REQUIREMENT >> Which of the lines in the records below hold the string "green"? Copy every one of them.

Dataset entries:
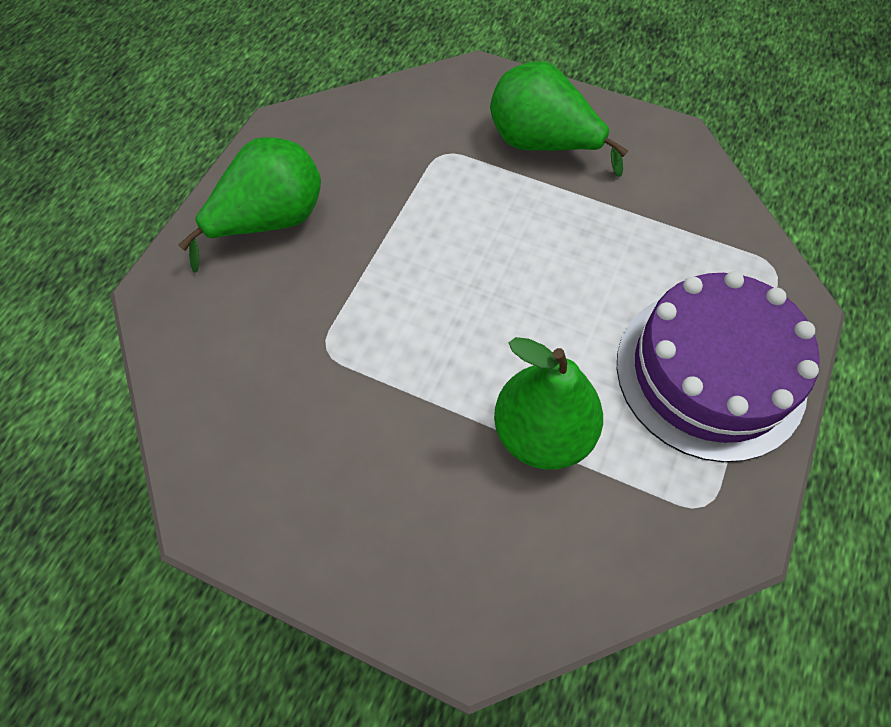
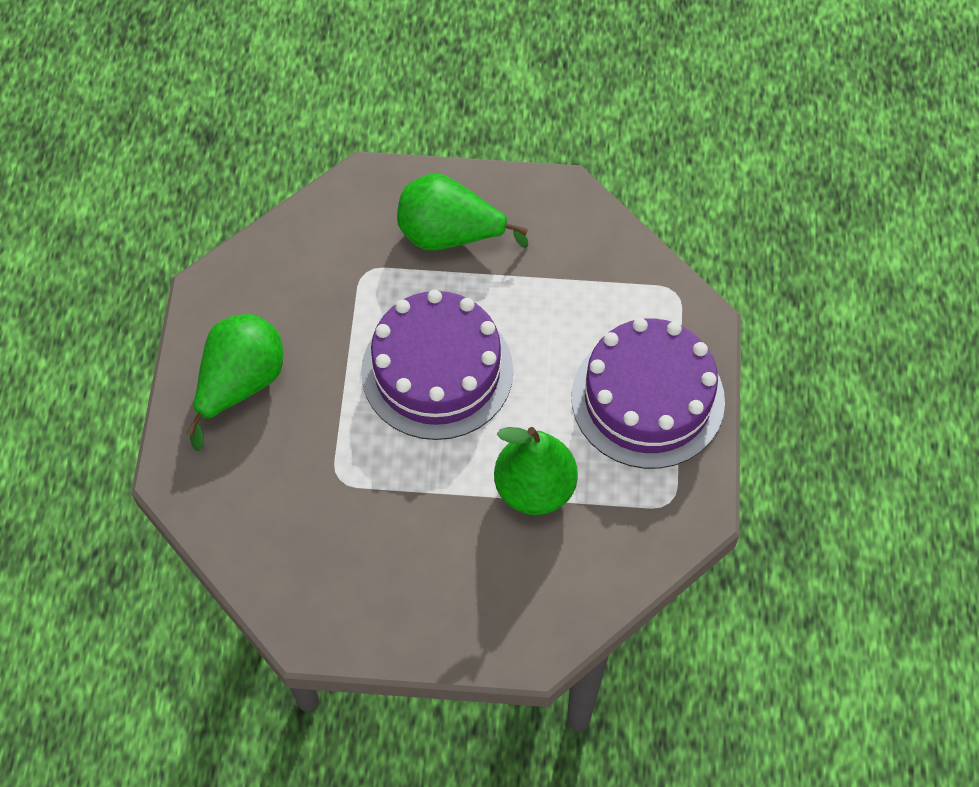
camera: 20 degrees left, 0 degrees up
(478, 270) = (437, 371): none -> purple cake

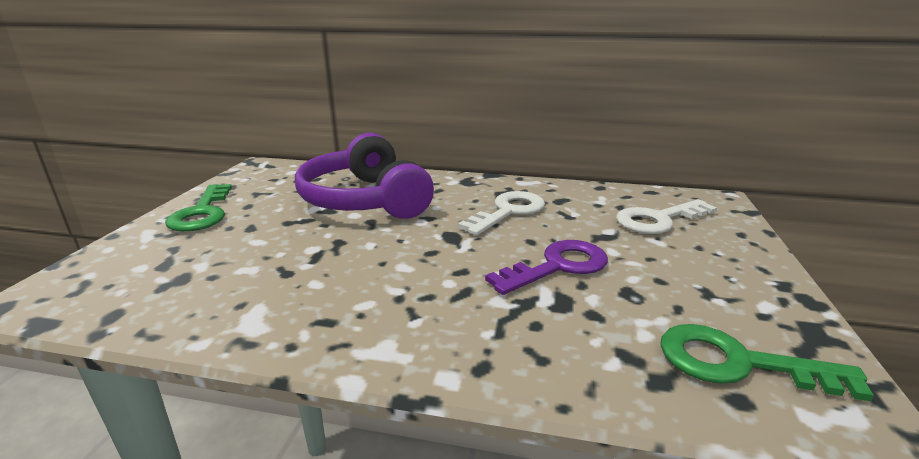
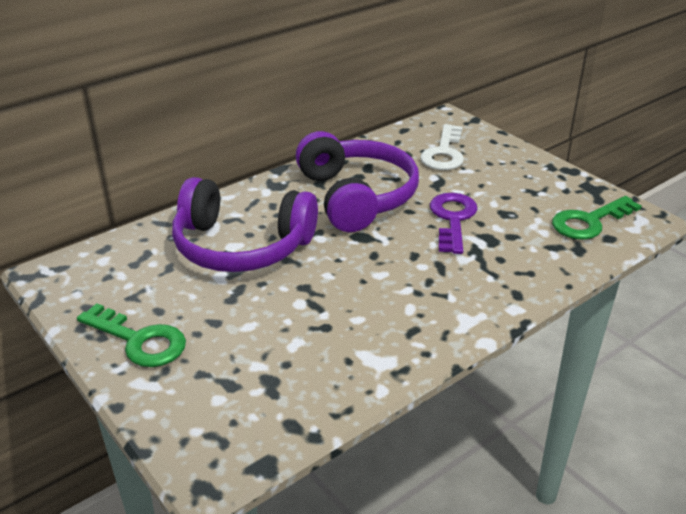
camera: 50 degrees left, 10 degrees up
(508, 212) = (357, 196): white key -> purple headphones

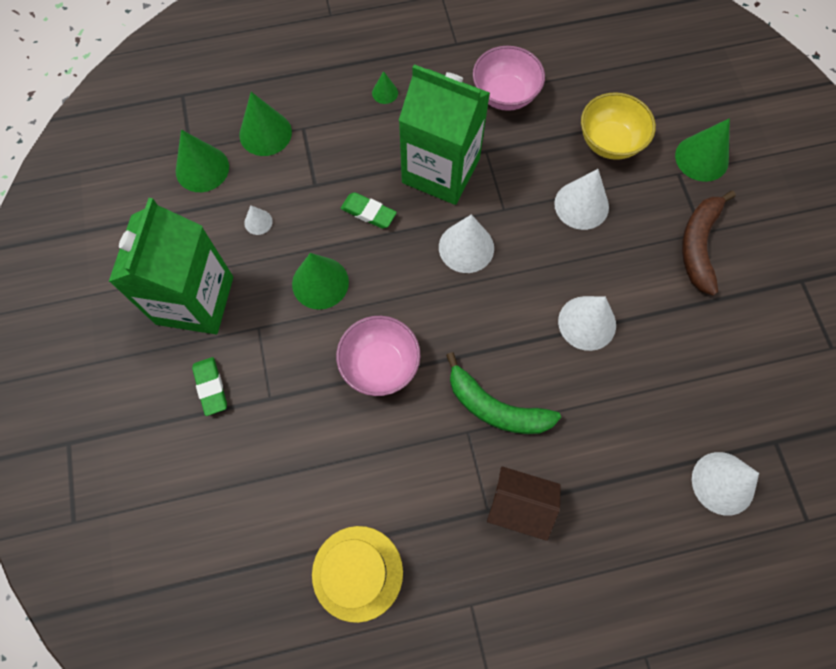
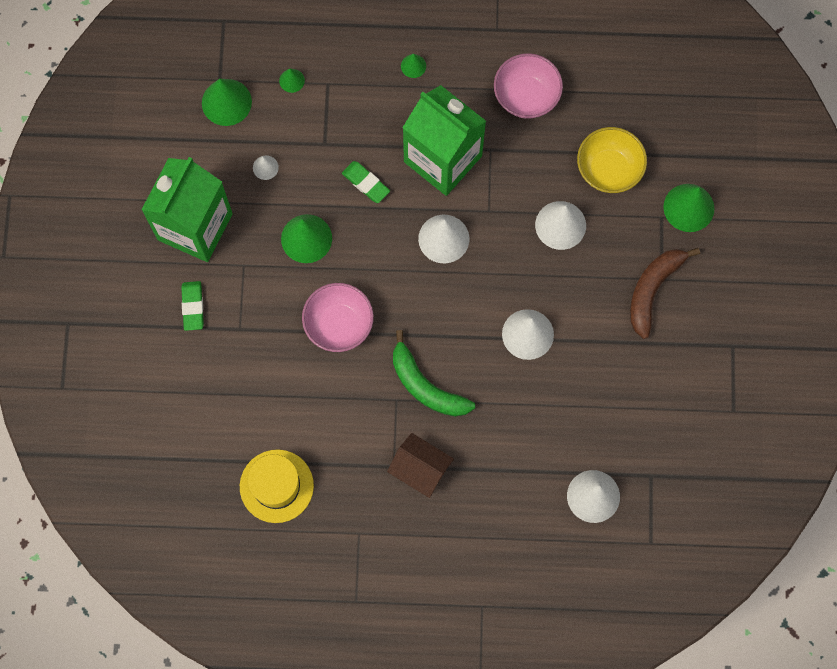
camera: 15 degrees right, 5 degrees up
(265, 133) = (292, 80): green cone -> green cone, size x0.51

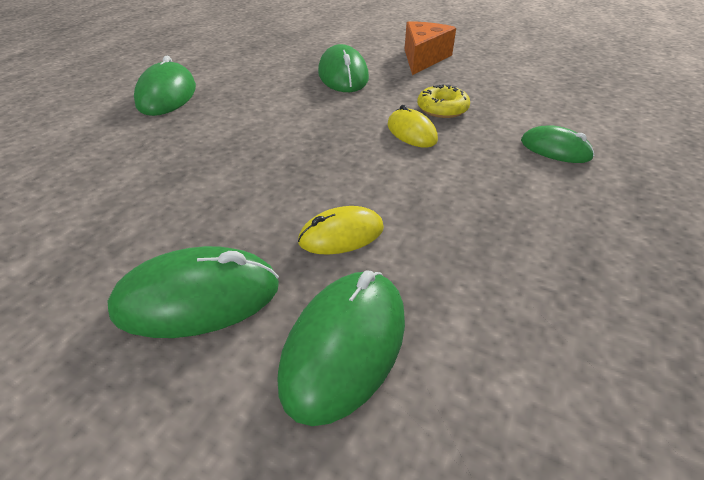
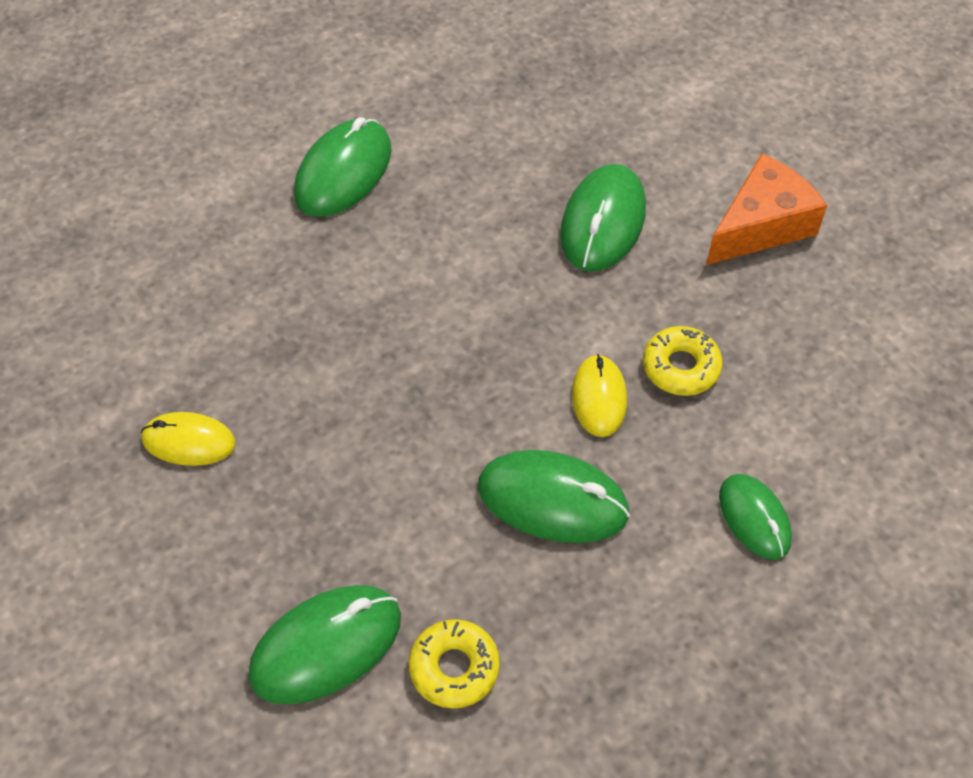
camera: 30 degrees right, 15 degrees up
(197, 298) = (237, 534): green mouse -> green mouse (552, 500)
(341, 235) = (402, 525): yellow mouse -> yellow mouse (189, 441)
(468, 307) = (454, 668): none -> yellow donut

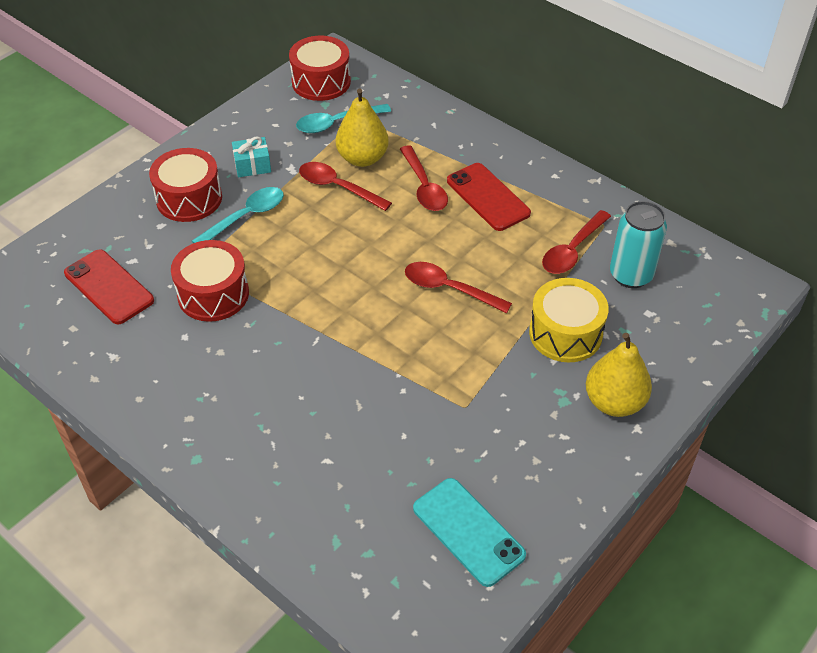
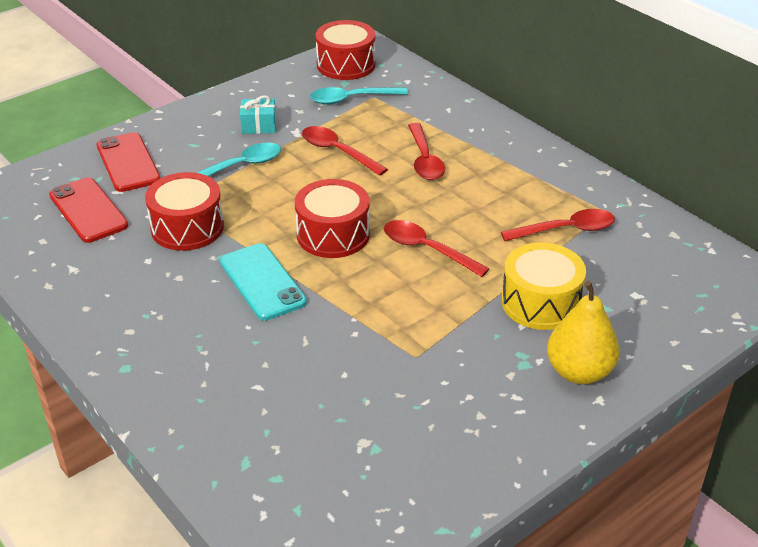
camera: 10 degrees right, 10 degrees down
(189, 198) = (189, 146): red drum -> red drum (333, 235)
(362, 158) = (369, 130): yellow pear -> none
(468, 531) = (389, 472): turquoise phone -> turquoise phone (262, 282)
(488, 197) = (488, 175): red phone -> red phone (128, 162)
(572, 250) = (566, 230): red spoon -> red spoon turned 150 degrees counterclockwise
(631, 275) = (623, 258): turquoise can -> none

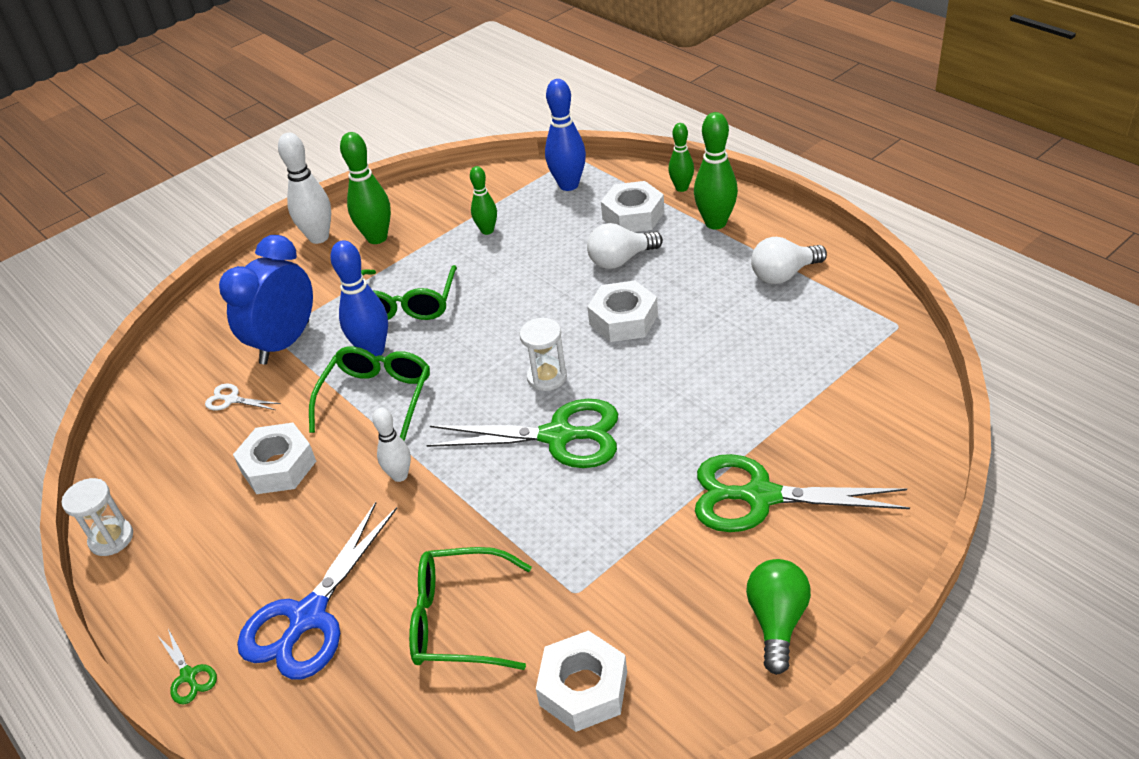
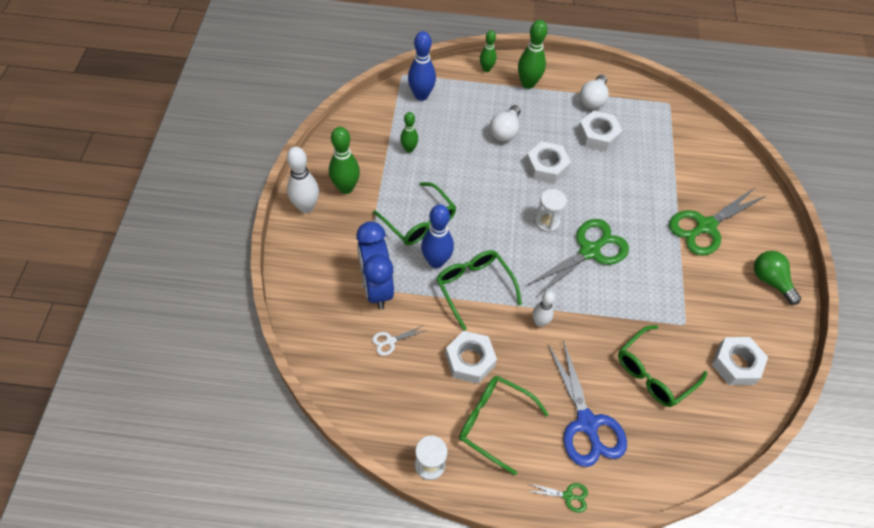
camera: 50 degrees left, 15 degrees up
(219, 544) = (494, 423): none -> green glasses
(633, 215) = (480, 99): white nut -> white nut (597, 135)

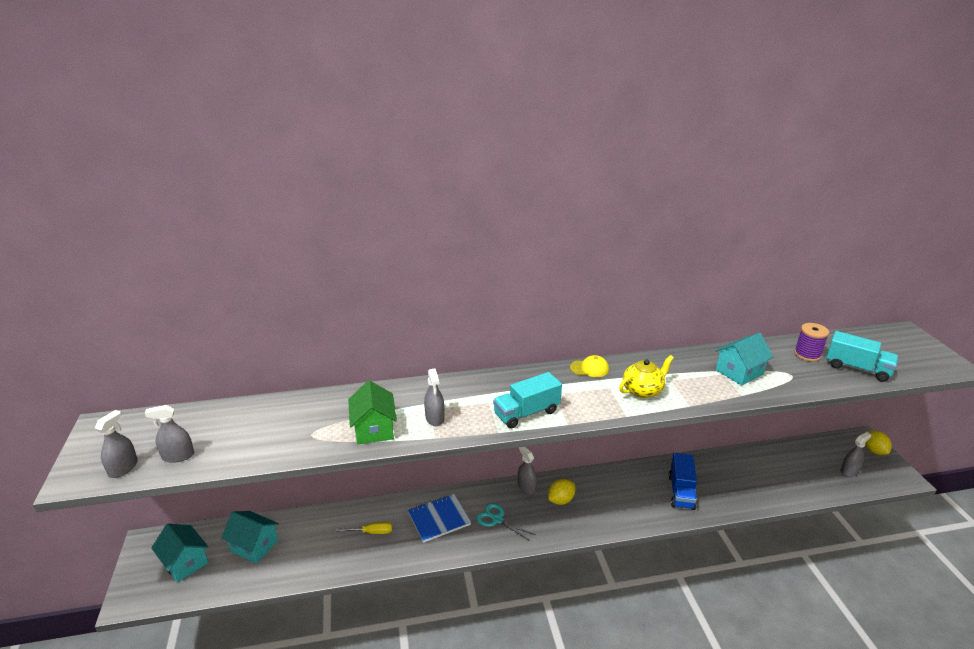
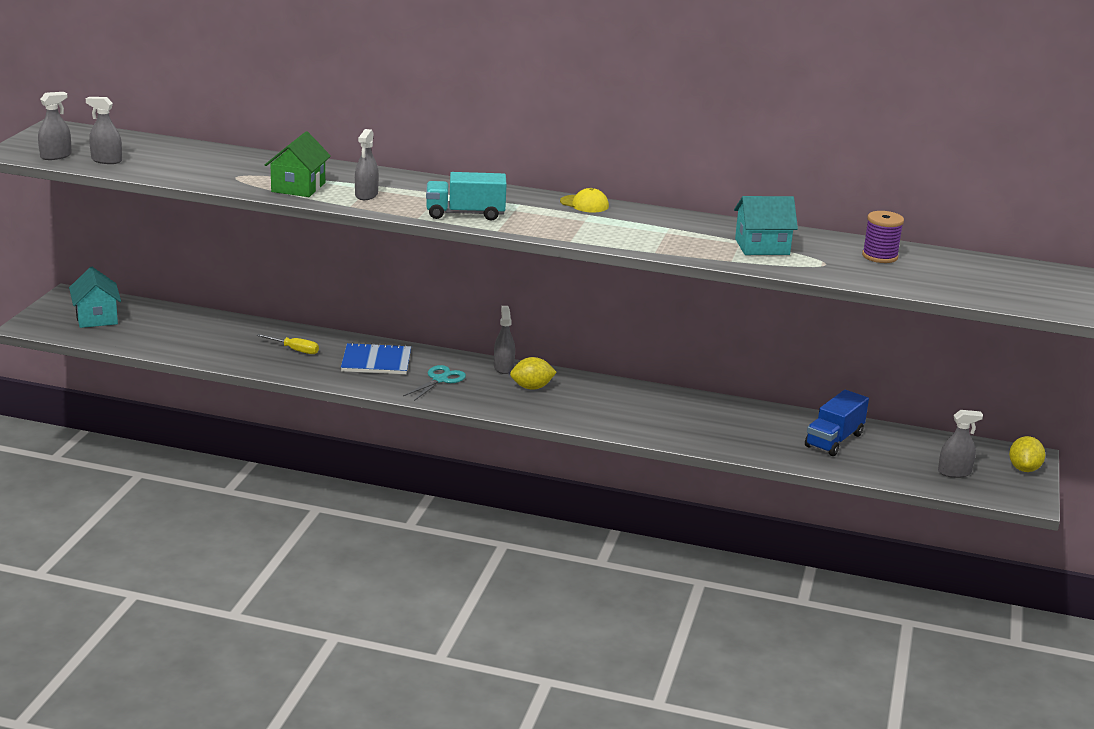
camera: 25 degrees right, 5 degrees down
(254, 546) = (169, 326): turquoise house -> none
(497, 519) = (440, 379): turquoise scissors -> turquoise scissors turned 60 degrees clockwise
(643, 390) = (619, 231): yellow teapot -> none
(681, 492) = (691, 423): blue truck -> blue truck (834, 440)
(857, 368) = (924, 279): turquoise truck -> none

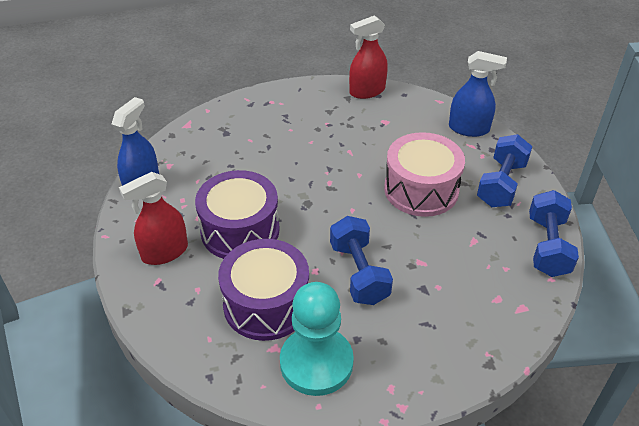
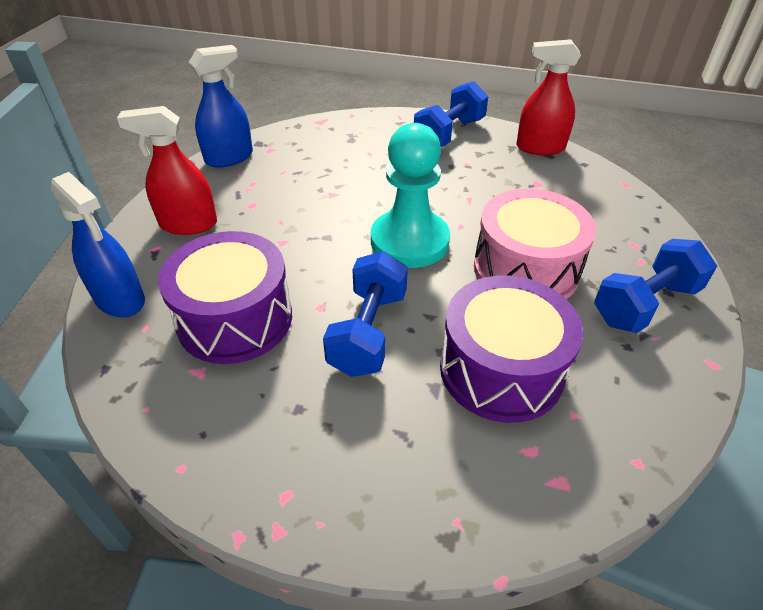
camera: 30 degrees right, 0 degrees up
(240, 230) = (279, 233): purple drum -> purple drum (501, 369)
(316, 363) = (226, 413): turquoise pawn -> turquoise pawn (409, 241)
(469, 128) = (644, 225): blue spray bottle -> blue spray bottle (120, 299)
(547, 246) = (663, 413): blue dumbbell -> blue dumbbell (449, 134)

EXPECTED ANSWER >>
(265, 133) = (292, 80): green cone -> green cone, size x0.51
(197, 298) = (237, 534): green mouse -> green mouse (552, 500)
(219, 544) = (494, 423): none -> green glasses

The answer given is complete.